▸ **TASK MATERIAL**:
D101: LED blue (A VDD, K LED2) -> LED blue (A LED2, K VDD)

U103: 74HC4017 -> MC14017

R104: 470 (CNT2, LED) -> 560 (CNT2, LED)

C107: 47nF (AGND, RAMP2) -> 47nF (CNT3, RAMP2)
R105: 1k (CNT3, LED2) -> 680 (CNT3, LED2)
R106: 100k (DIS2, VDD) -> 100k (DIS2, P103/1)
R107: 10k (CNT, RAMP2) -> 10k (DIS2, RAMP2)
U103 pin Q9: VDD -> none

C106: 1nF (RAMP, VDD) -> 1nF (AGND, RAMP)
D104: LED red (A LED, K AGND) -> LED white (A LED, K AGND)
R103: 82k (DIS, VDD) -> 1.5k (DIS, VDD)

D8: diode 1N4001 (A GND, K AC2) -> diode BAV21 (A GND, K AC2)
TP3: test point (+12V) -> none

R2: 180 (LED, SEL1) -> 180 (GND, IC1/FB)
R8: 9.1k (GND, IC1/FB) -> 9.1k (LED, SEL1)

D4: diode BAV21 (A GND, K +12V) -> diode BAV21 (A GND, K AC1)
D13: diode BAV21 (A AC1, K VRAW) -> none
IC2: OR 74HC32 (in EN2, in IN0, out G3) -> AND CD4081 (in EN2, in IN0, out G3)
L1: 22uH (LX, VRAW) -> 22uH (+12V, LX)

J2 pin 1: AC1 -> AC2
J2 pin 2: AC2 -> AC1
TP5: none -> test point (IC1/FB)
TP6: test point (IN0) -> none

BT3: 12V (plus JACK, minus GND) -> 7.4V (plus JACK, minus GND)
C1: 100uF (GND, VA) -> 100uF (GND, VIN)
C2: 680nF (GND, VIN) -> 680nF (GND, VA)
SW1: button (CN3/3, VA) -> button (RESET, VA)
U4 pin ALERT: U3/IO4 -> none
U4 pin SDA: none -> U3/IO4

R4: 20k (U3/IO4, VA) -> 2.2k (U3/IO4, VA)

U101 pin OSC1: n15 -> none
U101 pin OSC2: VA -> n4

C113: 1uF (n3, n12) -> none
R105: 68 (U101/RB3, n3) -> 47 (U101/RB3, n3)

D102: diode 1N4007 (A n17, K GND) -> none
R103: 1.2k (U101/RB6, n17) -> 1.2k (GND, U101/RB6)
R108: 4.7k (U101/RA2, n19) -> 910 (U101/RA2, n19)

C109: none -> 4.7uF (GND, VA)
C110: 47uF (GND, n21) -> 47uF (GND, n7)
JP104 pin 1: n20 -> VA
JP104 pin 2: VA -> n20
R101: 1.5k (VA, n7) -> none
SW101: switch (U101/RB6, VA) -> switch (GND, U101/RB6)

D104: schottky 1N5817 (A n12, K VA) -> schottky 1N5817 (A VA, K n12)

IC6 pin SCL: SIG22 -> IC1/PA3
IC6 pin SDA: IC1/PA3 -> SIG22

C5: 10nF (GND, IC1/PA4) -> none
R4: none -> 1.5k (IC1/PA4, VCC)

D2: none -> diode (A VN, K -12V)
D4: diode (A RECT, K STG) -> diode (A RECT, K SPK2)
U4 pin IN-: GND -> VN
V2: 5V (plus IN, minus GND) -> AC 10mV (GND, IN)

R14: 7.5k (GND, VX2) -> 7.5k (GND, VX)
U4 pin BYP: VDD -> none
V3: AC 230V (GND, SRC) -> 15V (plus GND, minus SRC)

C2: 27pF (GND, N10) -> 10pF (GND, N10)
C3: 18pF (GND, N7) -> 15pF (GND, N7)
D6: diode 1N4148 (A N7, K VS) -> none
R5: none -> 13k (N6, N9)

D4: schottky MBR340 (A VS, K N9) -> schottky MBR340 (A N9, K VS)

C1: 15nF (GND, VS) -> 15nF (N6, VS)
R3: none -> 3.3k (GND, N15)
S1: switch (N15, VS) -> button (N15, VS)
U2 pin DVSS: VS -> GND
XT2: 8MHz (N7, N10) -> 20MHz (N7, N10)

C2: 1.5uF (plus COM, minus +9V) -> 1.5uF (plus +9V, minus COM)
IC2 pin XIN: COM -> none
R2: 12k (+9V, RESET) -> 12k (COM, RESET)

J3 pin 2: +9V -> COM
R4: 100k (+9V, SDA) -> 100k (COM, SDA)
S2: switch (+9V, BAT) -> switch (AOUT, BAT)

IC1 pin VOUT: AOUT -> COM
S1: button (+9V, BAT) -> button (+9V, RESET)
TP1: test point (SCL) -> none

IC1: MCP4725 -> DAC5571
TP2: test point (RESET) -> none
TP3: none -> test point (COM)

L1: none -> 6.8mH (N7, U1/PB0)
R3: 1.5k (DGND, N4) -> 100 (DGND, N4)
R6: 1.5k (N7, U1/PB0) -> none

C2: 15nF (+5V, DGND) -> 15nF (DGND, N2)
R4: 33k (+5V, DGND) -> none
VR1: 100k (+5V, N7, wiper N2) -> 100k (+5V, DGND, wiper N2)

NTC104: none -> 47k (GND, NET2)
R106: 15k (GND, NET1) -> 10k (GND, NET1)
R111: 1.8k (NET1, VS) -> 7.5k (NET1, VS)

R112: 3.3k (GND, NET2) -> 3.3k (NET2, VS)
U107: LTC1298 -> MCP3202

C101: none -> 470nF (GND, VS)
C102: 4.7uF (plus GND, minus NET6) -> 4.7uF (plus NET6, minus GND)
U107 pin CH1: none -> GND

▸ **WHAT YOU ARE ASKED TO DO**: Which lines in the material above include the string "button"? Pull them out.

▸ **ANSWER FOR THE TASK**:
SW1: button (CN3/3, VA) -> button (RESET, VA)
S1: switch (N15, VS) -> button (N15, VS)
S1: button (+9V, BAT) -> button (+9V, RESET)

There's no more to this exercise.